#### Data for analysis
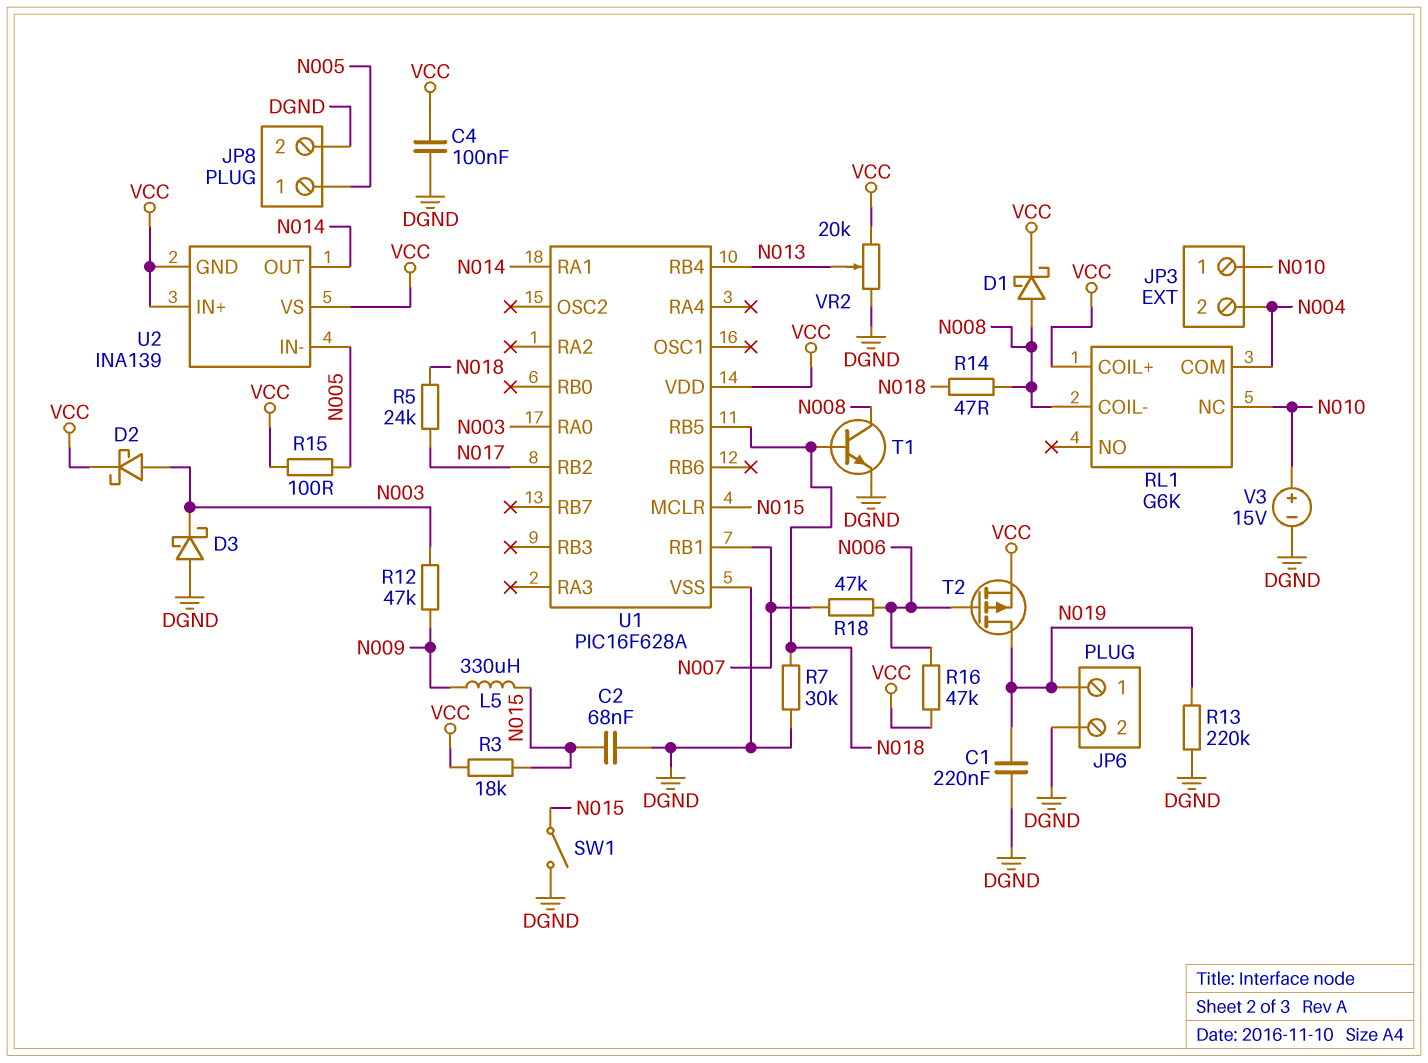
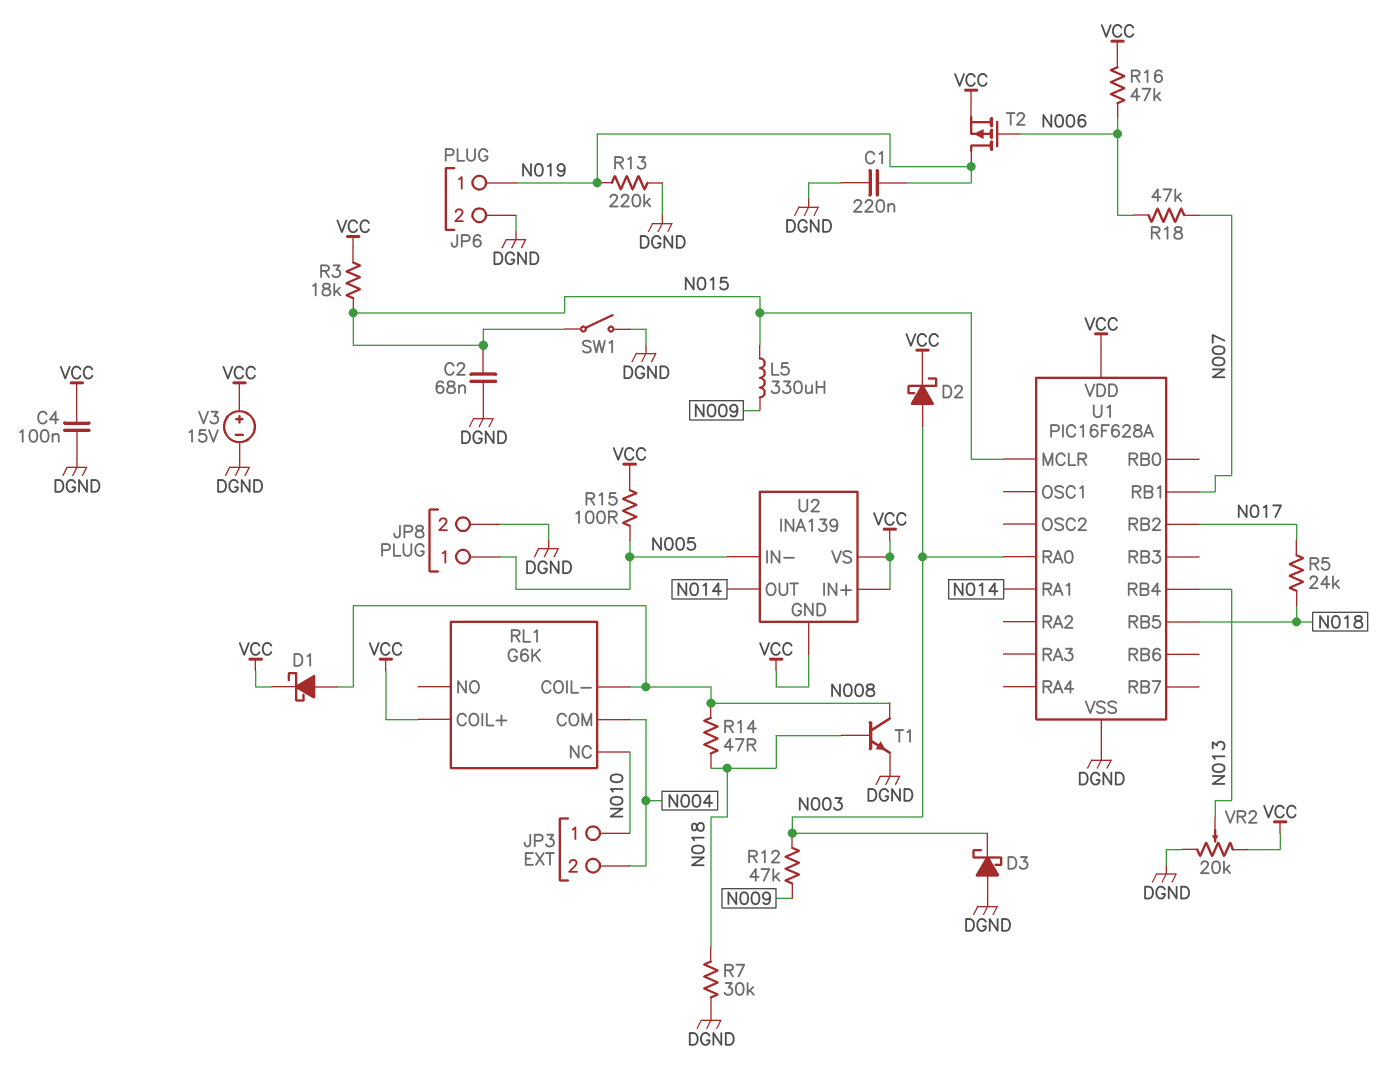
V3: 15V (plus N010, minus DGND) -> 15V (plus VCC, minus DGND)

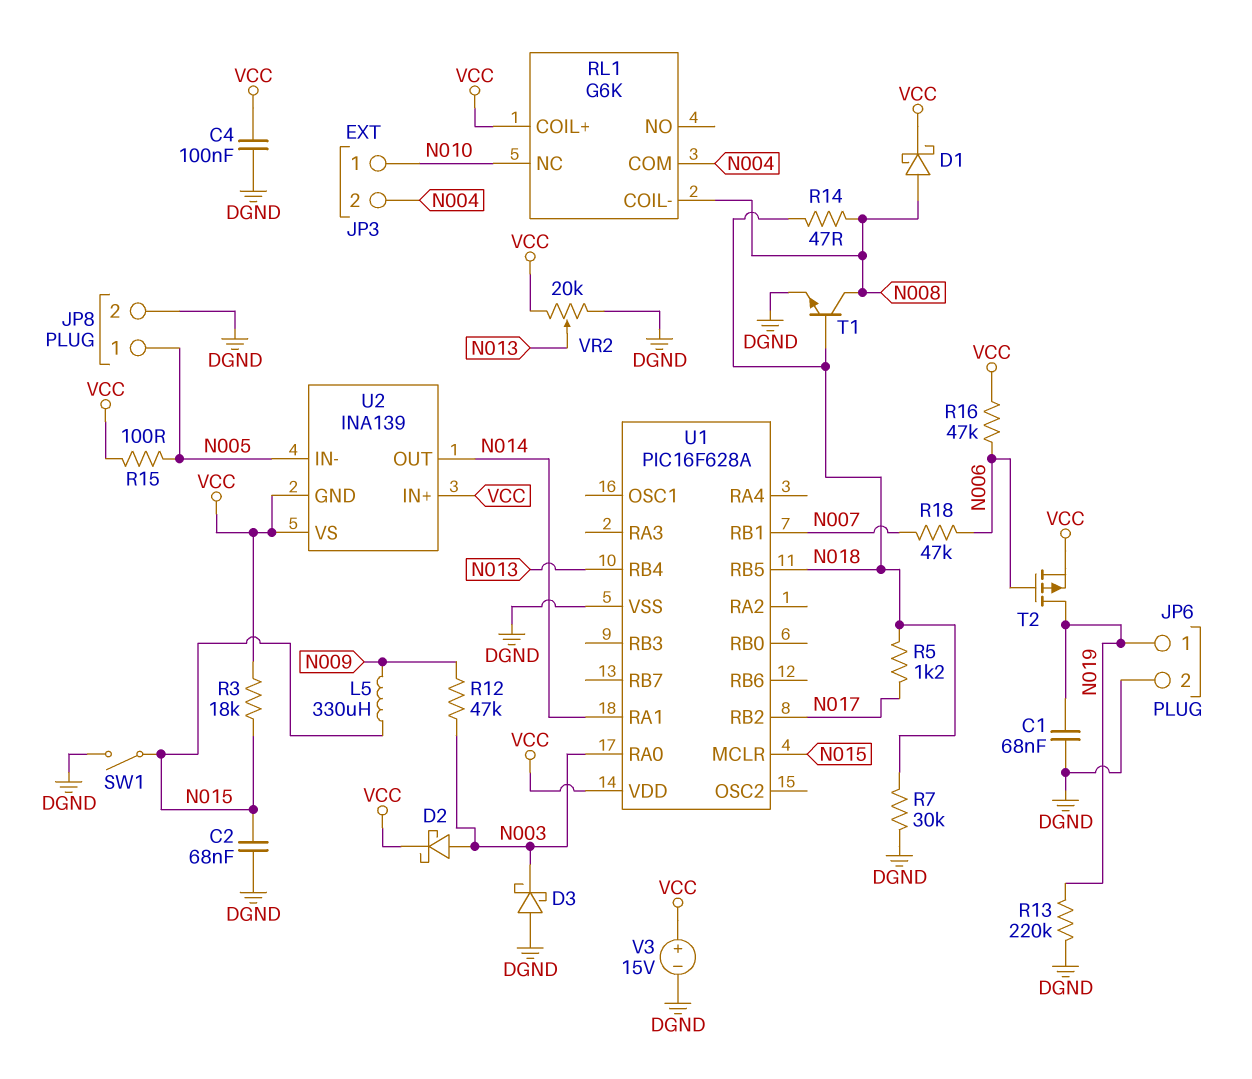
C1: 220nF (DGND, N019) -> 68nF (DGND, N019)
R5: 24k (N017, N018) -> 1.2k (N017, N018)

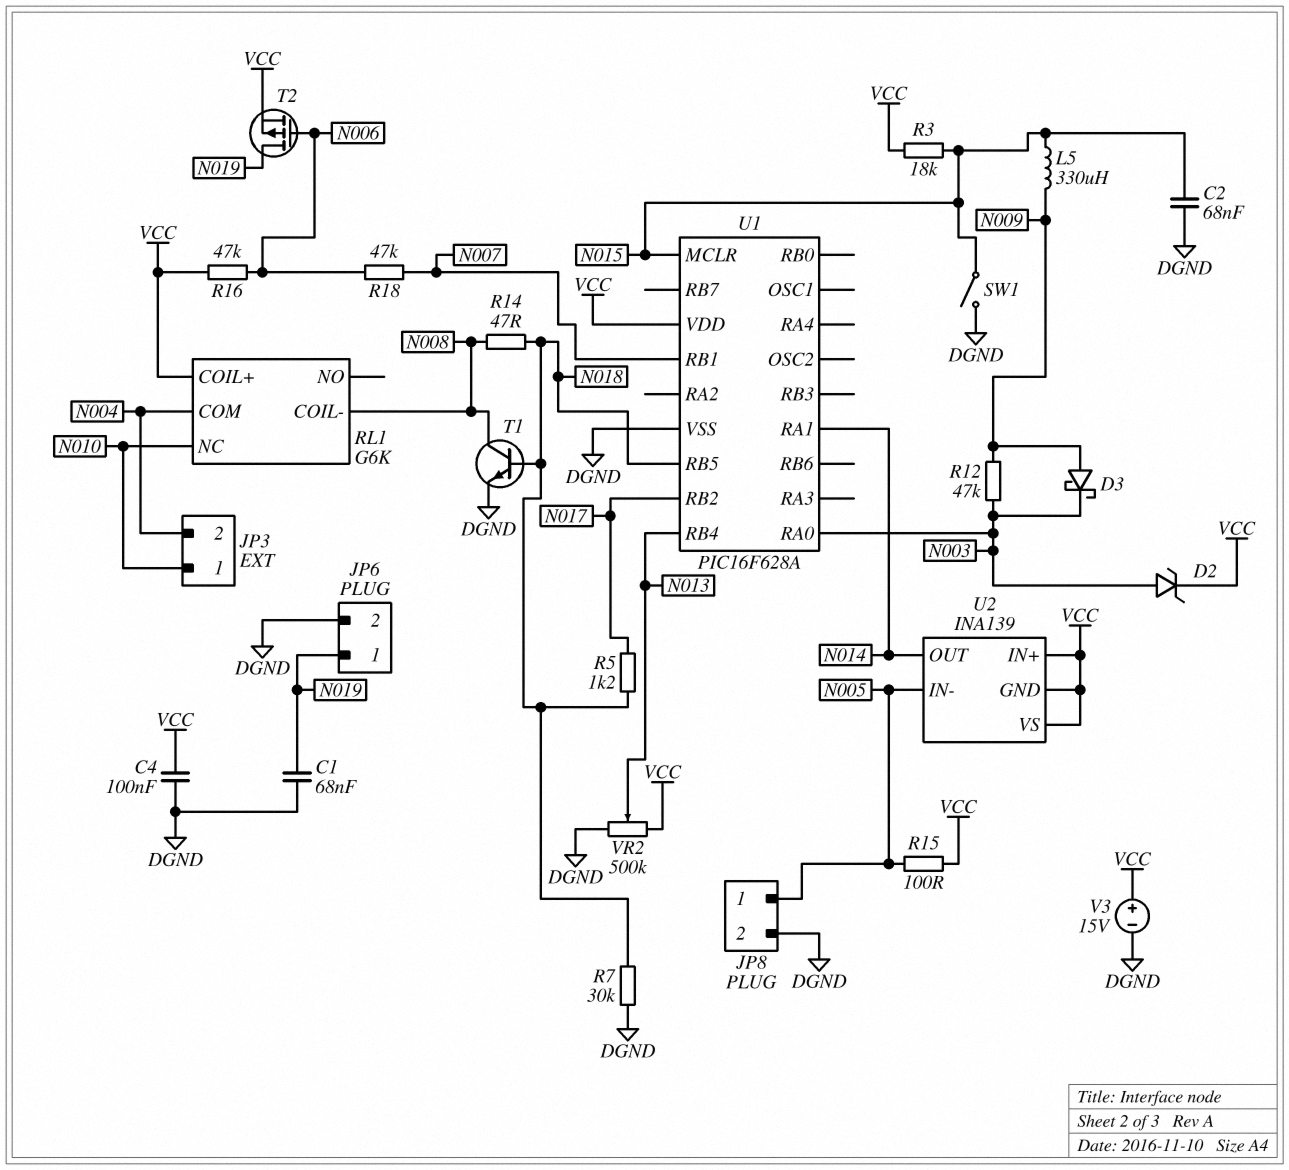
D1: schottky (A N008, K VCC) -> none
D2: schottky (A N003, K VCC) -> zener (A N003, K VCC)
D3: schottky (A DGND, K N003) -> schottky (A N009, K N003)
R13: 220k (DGND, N019) -> none
VR2: 20k (DGND, VCC, wiper N013) -> 500k (DGND, VCC, wiper N013)

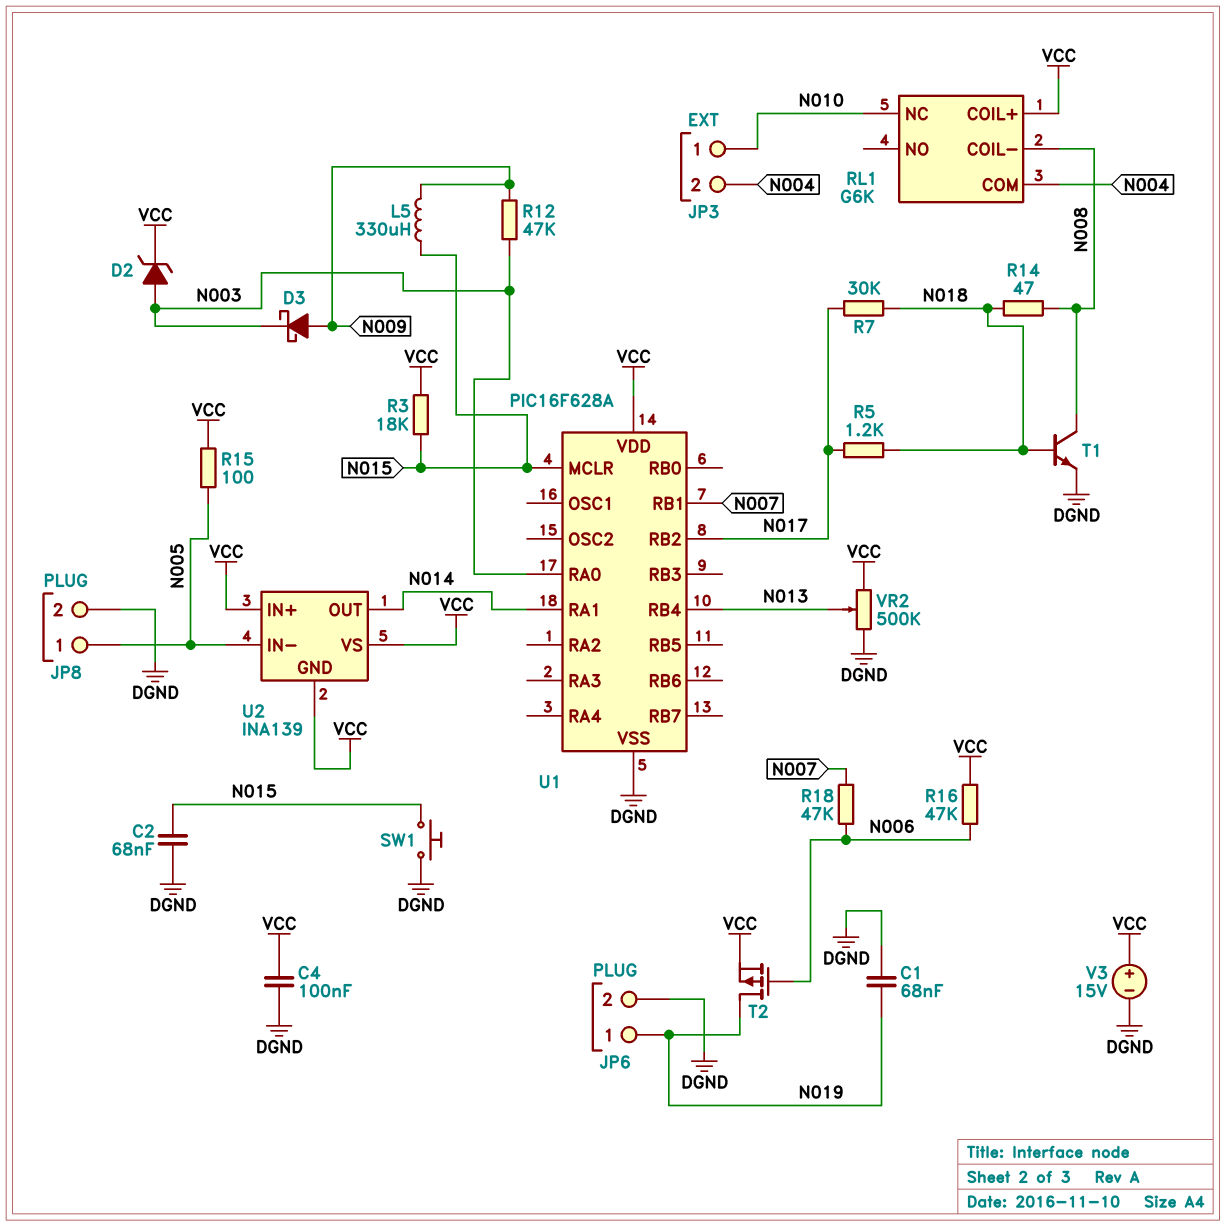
R7: 30k (DGND, N018) -> 30k (N017, N018)
SW1: switch (DGND, N015) -> button (DGND, N015)
U1 pin RB5: N018 -> none

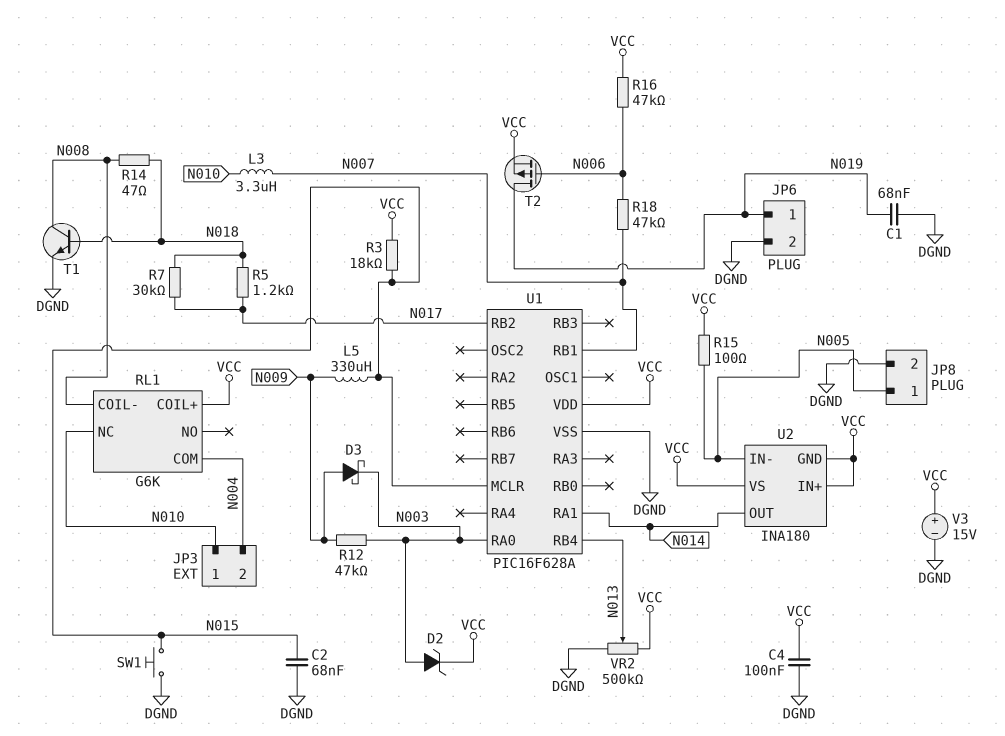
L3: none -> 3.3uH (N007, N010)
U2: INA139 -> INA180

#### The problem
Leave out the pictures. Return exactly the lines from the first line of the records to the line bearing "VR2: 20k (DGND, VCC, wiper", inclusive.

#### Answer section
V3: 15V (plus N010, minus DGND) -> 15V (plus VCC, minus DGND)

C1: 220nF (DGND, N019) -> 68nF (DGND, N019)
R5: 24k (N017, N018) -> 1.2k (N017, N018)

D1: schottky (A N008, K VCC) -> none
D2: schottky (A N003, K VCC) -> zener (A N003, K VCC)
D3: schottky (A DGND, K N003) -> schottky (A N009, K N003)
R13: 220k (DGND, N019) -> none
VR2: 20k (DGND, VCC, wiper N013) -> 500k (DGND, VCC, wiper N013)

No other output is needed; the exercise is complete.